*** Opening of Data section ***

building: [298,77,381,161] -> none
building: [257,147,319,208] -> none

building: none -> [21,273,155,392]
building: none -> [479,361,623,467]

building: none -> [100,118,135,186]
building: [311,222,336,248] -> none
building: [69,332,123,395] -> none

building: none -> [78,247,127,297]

*** Close of Data section ***
*** Opening of Data section ***

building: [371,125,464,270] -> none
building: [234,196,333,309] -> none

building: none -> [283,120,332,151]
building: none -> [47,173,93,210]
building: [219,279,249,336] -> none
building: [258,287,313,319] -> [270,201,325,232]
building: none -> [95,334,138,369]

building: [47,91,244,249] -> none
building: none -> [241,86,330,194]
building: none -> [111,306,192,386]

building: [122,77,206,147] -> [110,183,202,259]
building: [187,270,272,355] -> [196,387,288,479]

*** Close of Data section ***

Required action: From the data above, output exactly the lines between the one containing "building: [69,332,123,395] -> none" and the one containing "building: none -> [78,247,127,297]", counting both of them.

The answer:
building: [69,332,123,395] -> none

building: none -> [78,247,127,297]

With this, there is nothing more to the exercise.